**Assigned task**
Using the records below, write out the line with "R107: 3.9k (DGND, W4) -> 3.9k (W4, W8)" and each line after it through the final one, exactly, and only those.

Recorded data:
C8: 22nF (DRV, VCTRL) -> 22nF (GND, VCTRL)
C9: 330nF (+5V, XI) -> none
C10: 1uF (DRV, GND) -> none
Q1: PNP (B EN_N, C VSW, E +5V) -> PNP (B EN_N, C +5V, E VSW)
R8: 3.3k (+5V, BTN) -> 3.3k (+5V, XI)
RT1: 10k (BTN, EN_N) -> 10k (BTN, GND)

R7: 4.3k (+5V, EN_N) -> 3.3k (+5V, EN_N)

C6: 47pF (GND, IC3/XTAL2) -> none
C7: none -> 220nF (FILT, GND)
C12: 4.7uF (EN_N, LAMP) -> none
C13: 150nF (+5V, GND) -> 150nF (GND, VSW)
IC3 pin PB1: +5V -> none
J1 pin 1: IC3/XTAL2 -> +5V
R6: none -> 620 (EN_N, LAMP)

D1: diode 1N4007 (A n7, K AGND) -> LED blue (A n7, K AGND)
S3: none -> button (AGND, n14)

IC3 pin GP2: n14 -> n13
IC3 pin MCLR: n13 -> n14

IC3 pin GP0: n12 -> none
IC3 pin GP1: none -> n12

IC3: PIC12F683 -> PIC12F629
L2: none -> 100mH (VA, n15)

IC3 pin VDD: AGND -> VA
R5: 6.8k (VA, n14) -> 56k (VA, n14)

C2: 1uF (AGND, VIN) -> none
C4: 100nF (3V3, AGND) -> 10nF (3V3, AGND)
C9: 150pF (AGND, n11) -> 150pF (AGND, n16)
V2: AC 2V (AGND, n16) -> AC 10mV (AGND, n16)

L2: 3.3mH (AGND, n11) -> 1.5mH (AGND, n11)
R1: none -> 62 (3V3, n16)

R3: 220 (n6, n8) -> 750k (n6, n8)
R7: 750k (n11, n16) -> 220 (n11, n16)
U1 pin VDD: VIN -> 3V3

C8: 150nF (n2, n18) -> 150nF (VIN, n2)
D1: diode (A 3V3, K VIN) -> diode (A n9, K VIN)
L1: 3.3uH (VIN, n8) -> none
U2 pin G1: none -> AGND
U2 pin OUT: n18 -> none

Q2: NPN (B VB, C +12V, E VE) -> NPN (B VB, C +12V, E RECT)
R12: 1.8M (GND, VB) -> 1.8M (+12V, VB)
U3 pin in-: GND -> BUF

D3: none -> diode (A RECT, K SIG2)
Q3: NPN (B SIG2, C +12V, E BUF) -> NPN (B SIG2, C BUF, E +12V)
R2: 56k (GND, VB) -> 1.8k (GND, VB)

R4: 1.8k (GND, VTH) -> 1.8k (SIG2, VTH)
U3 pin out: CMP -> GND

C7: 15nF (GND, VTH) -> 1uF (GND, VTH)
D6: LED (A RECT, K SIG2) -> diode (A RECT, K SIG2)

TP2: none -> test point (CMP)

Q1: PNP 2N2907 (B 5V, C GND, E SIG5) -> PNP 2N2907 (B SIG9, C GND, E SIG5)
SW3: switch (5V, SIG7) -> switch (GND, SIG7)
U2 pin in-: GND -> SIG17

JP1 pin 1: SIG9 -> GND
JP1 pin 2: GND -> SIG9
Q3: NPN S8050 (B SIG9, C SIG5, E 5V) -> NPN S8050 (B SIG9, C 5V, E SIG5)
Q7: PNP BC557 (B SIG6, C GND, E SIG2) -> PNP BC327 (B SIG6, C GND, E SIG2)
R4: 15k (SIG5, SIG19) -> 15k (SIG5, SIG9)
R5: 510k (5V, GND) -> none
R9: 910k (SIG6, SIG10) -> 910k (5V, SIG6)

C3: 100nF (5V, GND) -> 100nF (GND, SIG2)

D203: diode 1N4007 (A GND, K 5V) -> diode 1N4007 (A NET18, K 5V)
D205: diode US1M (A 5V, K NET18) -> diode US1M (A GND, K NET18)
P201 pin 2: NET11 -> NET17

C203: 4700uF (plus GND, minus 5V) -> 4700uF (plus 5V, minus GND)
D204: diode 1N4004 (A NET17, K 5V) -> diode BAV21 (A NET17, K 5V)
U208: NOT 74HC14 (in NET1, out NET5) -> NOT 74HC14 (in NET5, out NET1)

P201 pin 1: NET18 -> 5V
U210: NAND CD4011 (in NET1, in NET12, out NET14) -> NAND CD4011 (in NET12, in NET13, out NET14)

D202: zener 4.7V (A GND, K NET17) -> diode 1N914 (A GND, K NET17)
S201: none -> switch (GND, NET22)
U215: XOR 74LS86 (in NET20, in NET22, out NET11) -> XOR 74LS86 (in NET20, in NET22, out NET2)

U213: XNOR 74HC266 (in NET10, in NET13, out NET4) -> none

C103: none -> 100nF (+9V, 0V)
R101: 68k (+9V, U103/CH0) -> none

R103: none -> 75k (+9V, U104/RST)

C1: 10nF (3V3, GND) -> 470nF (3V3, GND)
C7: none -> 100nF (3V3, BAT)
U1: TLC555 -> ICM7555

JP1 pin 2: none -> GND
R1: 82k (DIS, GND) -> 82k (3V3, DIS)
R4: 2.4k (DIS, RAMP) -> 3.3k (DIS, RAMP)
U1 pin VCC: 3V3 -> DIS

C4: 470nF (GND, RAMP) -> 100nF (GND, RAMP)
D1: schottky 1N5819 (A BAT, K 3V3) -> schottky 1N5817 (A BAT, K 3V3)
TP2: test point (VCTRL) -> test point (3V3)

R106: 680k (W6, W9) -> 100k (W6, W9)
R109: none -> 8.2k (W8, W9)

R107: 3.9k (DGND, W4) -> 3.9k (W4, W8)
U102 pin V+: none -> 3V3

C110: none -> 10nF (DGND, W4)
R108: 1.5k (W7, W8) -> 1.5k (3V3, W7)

**Solution for this exercise**
R107: 3.9k (DGND, W4) -> 3.9k (W4, W8)
U102 pin V+: none -> 3V3

C110: none -> 10nF (DGND, W4)
R108: 1.5k (W7, W8) -> 1.5k (3V3, W7)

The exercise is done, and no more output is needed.